__WHAT YOU SHOULD DO__.
What follows is a listing; repeat exactly, and only, its lines from the one holding "pink strawberry [549,116,584,155]" through the last, leaving any pictures out.

__DATA SUPPLIED__.
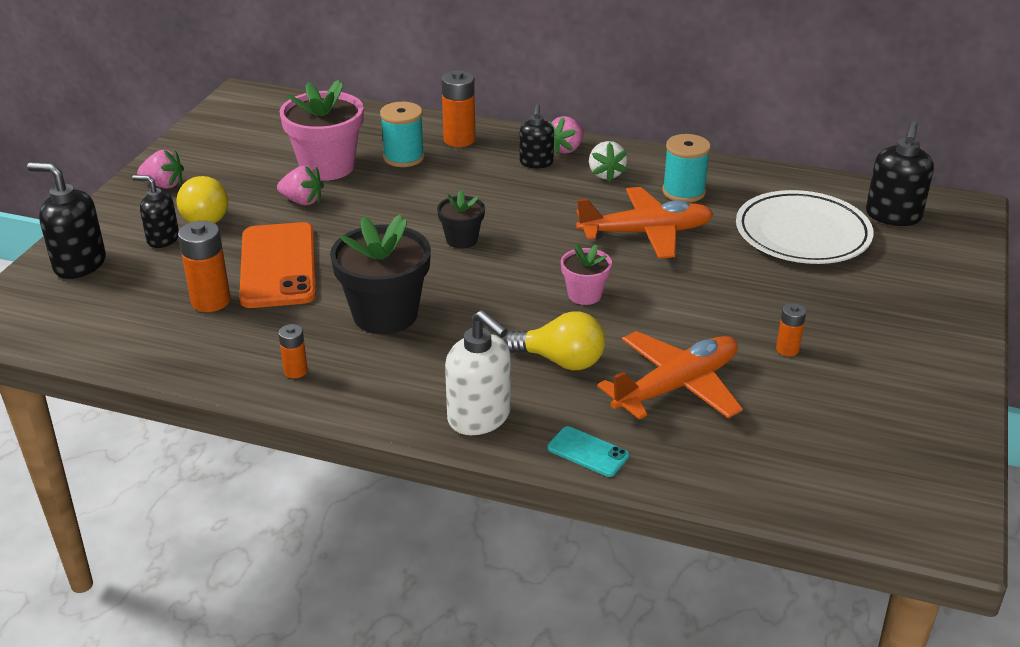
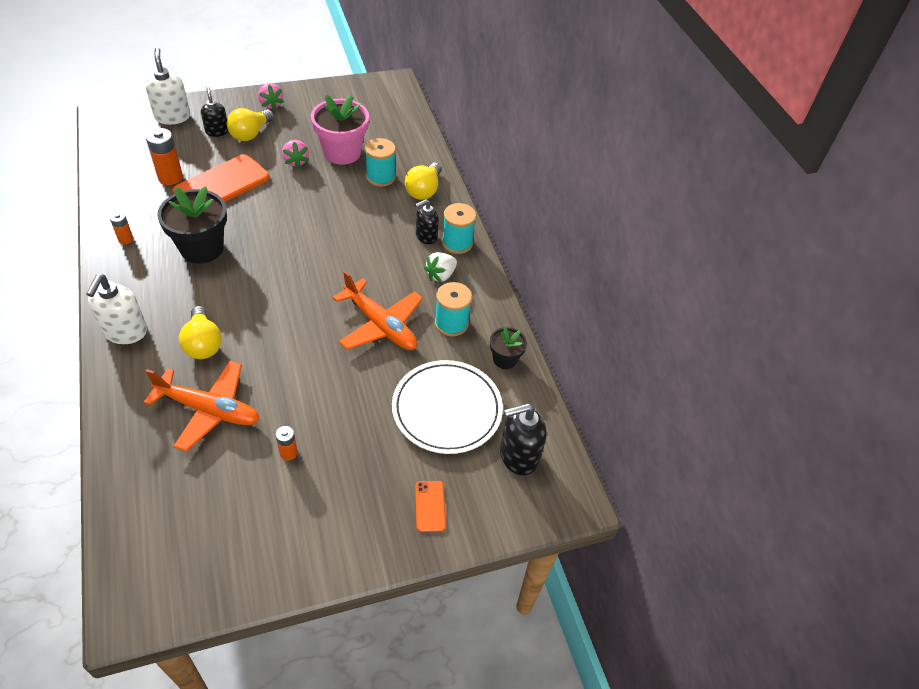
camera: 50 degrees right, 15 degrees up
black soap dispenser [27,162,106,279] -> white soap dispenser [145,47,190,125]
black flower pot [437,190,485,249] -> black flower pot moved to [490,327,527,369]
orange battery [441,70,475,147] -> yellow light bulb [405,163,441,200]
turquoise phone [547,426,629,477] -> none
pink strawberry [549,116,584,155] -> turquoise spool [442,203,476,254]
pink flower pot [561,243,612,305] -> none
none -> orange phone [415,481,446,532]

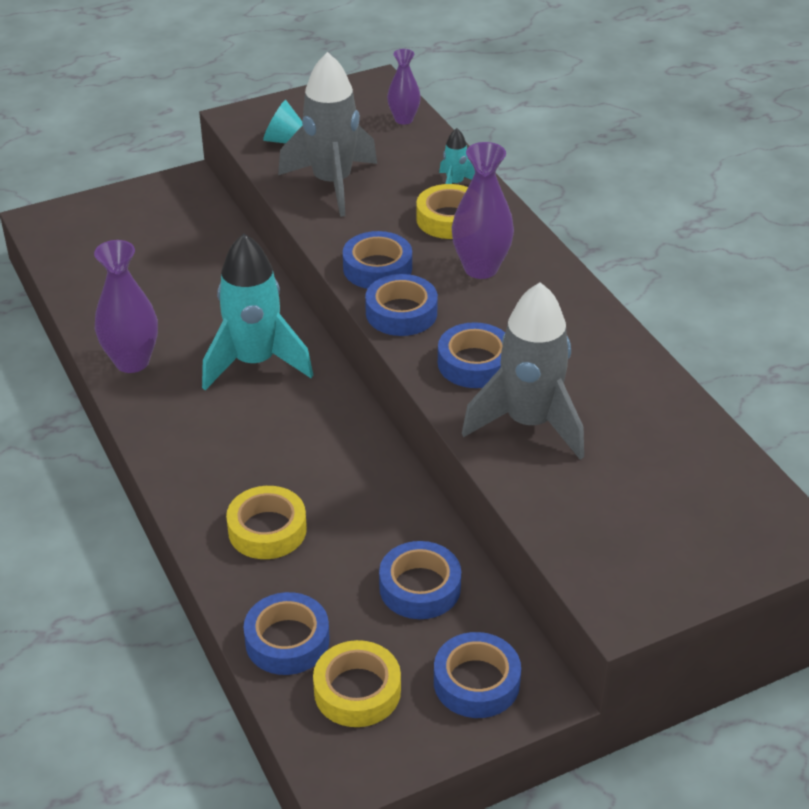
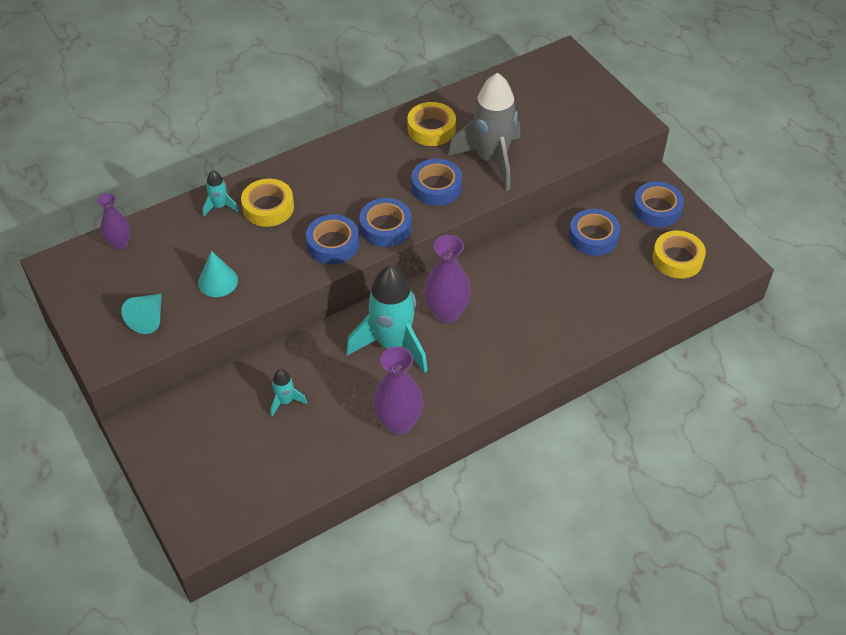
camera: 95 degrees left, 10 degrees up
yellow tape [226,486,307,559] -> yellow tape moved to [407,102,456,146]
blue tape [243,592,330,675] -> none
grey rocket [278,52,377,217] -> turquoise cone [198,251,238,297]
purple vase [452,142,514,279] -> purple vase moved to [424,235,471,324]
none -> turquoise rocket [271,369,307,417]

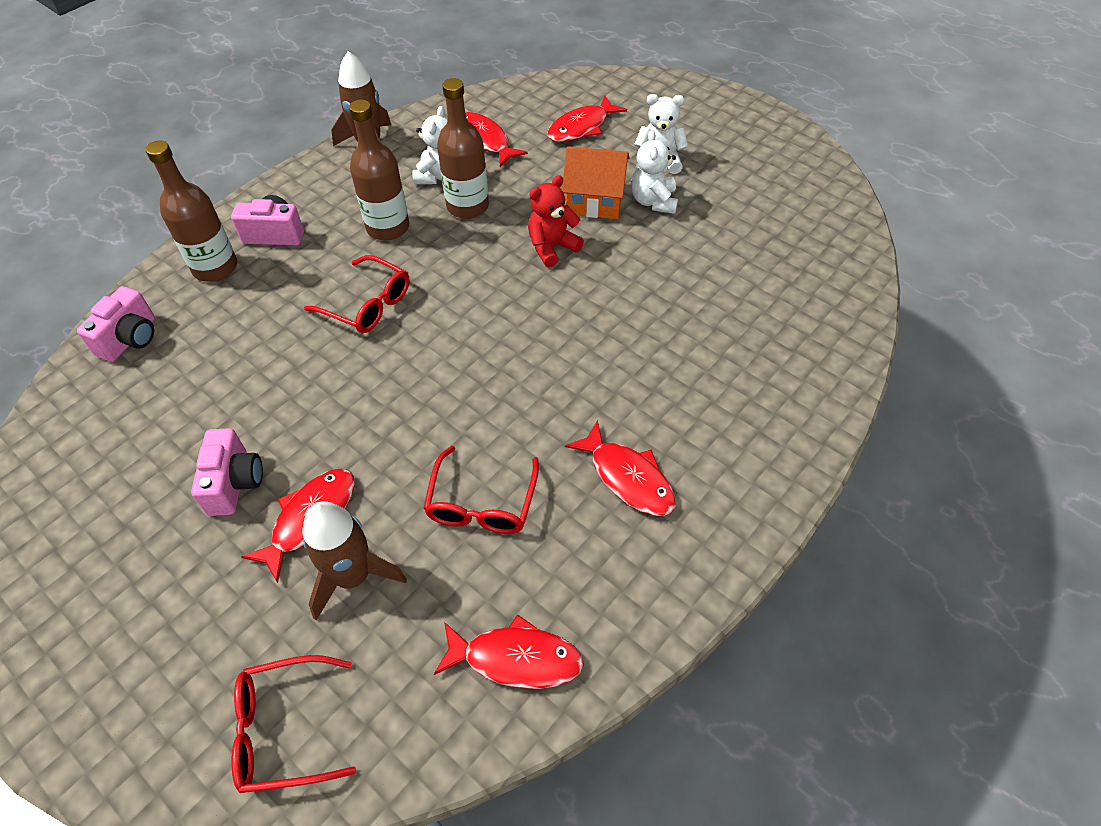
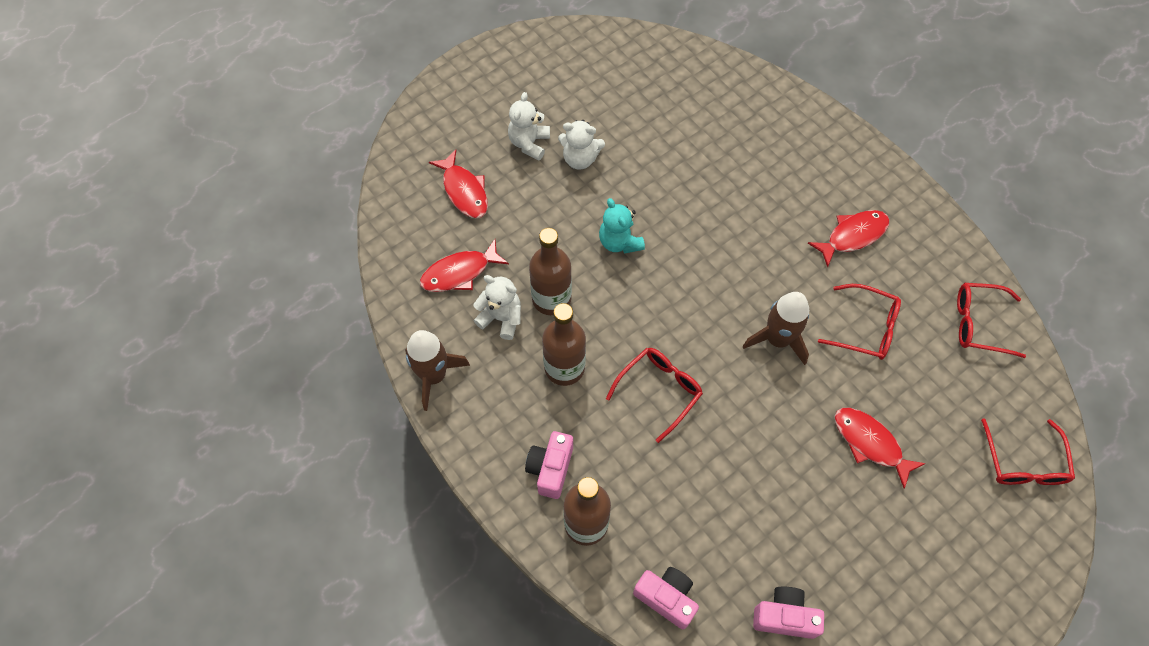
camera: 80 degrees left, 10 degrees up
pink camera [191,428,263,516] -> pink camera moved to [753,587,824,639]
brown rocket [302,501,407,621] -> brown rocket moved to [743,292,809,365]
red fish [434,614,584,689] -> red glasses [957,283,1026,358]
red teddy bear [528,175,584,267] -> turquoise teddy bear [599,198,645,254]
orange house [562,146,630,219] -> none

__TASK OUTPUT__.
pink strawberry [549,116,584,155] -> turquoise spool [442,203,476,254]
pink flower pot [561,243,612,305] -> none
none -> orange phone [415,481,446,532]

camera: 95 degrees left, 10 degrees up
yellow tape [226,486,307,559] -> yellow tape moved to [407,102,456,146]
blue tape [243,592,330,675] -> none
grey rocket [278,52,377,217] -> turquoise cone [198,251,238,297]
purple vase [452,142,514,279] -> purple vase moved to [424,235,471,324]
none -> turquoise rocket [271,369,307,417]

camera: 80 degrees left, 10 degrees up
pink camera [191,428,263,516] -> pink camera moved to [753,587,824,639]
brown rocket [302,501,407,621] -> brown rocket moved to [743,292,809,365]
red fish [434,614,584,689] -> red glasses [957,283,1026,358]
red teddy bear [528,175,584,267] -> turquoise teddy bear [599,198,645,254]
orange house [562,146,630,219] -> none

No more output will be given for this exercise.